Recorded data:
-----

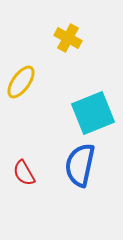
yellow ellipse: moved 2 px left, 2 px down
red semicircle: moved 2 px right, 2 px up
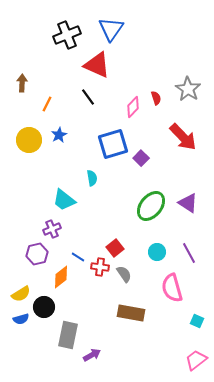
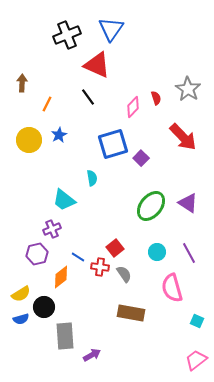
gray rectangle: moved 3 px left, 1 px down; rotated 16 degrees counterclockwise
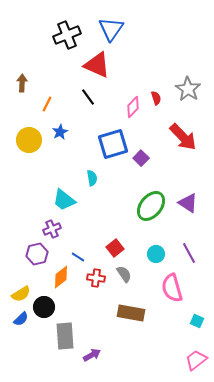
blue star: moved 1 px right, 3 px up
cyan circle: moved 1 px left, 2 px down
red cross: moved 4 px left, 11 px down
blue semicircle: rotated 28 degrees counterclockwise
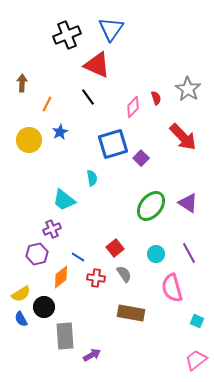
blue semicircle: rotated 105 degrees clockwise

-----

WHAT THIS TASK INVOLVES
Starting at the line that contains "gray rectangle: moved" and ending at the last line of the records, copy every line word for word, leaving out the pictures.

SOLUTION TO THIS PROBLEM
gray rectangle: moved 3 px left, 1 px down; rotated 16 degrees counterclockwise
blue star: moved 1 px right, 3 px up
cyan circle: moved 1 px left, 2 px down
red cross: moved 4 px left, 11 px down
blue semicircle: rotated 28 degrees counterclockwise
blue semicircle: rotated 105 degrees clockwise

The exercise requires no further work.